(Data entries)
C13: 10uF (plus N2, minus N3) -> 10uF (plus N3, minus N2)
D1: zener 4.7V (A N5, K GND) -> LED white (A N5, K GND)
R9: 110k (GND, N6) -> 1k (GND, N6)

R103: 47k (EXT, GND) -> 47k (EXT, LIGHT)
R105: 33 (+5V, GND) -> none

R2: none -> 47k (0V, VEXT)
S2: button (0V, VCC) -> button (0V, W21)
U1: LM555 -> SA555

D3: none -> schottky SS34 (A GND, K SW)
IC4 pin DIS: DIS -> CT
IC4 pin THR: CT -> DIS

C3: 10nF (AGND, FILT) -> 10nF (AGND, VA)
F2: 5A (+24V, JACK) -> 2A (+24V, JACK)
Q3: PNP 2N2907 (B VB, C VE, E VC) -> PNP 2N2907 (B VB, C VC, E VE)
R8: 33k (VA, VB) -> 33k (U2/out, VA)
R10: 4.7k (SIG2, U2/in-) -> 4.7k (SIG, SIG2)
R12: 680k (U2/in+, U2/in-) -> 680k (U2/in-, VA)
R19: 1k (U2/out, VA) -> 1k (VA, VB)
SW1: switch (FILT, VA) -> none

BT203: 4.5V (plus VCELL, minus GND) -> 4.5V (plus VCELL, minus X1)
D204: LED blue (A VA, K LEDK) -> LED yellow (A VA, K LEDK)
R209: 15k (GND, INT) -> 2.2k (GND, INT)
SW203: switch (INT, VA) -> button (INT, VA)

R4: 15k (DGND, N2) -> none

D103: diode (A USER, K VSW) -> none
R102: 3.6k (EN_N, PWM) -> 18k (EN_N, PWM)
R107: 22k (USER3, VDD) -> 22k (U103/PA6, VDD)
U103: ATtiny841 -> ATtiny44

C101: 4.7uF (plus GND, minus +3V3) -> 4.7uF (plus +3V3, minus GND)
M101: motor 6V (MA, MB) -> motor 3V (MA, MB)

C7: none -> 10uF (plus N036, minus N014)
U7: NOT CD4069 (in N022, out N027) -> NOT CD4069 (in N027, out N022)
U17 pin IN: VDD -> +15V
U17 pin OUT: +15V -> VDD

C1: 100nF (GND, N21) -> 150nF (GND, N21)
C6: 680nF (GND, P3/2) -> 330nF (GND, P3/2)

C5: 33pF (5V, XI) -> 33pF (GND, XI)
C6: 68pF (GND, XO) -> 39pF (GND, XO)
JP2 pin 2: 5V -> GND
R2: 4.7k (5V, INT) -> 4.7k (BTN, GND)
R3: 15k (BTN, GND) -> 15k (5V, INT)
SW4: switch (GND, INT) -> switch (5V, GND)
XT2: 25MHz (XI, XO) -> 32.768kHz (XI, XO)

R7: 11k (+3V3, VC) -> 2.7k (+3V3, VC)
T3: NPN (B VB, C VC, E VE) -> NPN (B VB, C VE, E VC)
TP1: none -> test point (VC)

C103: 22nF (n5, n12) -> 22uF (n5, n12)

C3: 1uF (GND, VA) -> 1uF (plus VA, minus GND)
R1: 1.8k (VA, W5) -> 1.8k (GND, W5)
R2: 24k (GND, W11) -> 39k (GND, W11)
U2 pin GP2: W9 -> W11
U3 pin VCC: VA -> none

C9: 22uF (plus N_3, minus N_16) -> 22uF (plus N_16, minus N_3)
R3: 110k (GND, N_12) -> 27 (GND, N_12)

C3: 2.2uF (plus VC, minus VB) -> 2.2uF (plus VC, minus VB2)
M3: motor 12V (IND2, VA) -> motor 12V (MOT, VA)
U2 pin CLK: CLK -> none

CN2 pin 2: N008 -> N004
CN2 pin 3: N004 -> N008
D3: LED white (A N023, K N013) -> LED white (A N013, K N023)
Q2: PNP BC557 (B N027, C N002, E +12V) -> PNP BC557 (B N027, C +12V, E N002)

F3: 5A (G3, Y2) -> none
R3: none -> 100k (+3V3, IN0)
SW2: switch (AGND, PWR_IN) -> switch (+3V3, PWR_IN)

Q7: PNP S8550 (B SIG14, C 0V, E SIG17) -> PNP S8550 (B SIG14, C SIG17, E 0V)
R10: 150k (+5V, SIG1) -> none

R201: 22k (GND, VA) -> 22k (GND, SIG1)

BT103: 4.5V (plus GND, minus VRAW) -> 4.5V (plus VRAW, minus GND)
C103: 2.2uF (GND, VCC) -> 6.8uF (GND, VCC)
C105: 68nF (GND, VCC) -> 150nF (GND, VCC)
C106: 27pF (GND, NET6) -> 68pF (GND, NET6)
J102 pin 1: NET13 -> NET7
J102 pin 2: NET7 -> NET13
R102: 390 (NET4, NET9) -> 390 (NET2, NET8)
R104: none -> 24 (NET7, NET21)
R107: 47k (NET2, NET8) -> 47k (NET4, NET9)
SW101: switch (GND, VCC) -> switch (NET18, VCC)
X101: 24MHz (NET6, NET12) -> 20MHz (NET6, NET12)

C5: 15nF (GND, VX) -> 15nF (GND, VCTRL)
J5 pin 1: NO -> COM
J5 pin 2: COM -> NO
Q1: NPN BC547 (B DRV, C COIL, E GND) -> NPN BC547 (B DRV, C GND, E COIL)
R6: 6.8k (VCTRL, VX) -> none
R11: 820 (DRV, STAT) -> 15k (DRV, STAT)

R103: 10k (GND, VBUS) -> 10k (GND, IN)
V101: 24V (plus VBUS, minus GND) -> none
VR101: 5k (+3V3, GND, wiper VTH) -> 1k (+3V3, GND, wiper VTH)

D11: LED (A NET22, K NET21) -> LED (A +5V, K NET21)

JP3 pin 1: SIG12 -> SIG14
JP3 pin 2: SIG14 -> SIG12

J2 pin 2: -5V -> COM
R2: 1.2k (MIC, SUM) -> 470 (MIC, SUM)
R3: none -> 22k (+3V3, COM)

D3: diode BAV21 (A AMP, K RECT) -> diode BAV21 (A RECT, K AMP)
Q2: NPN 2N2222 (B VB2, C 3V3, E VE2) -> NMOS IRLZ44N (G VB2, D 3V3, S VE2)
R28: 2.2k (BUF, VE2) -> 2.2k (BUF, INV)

▸ Activity:
Both end lines included, restate word for word the lines above from the line with "BT103: 4.5V (plus" to the line with "SW101: switch (GND, VCC)", and nothing else.

▸ Your solution:
BT103: 4.5V (plus GND, minus VRAW) -> 4.5V (plus VRAW, minus GND)
C103: 2.2uF (GND, VCC) -> 6.8uF (GND, VCC)
C105: 68nF (GND, VCC) -> 150nF (GND, VCC)
C106: 27pF (GND, NET6) -> 68pF (GND, NET6)
J102 pin 1: NET13 -> NET7
J102 pin 2: NET7 -> NET13
R102: 390 (NET4, NET9) -> 390 (NET2, NET8)
R104: none -> 24 (NET7, NET21)
R107: 47k (NET2, NET8) -> 47k (NET4, NET9)
SW101: switch (GND, VCC) -> switch (NET18, VCC)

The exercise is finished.